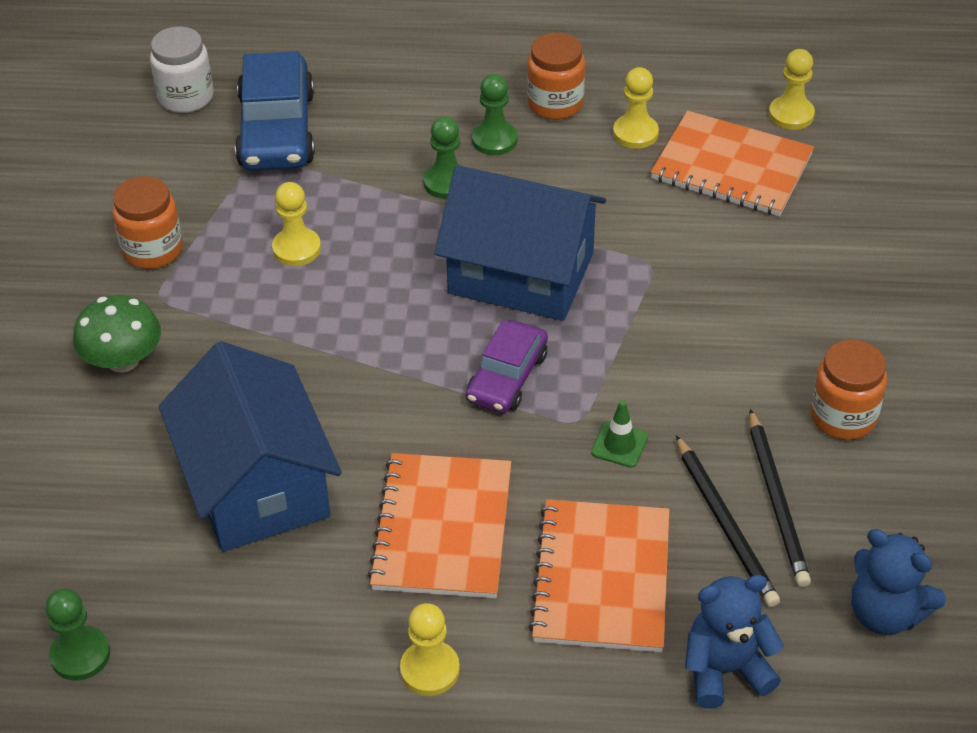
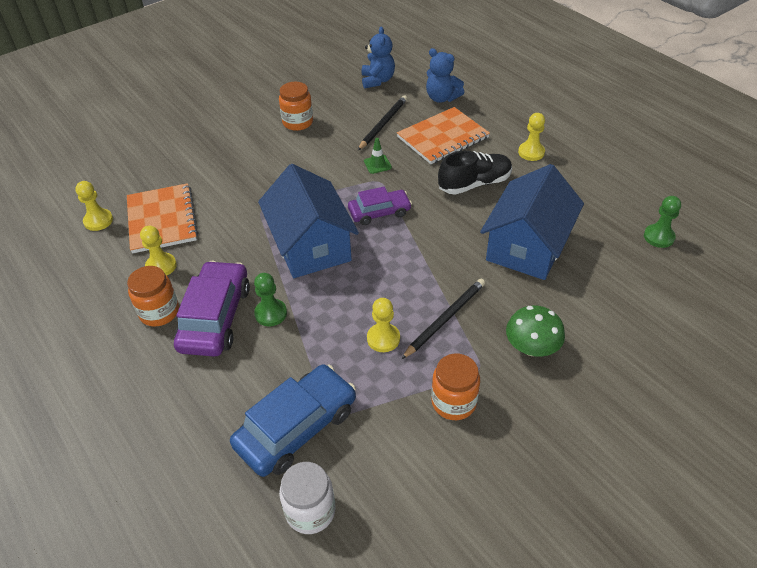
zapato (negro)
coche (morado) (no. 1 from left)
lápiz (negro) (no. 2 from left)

Work to be completed >>
Report every line above that has the string "negro" in it.

Result of the exercise >>
zapato (negro)
lápiz (negro) (no. 2 from left)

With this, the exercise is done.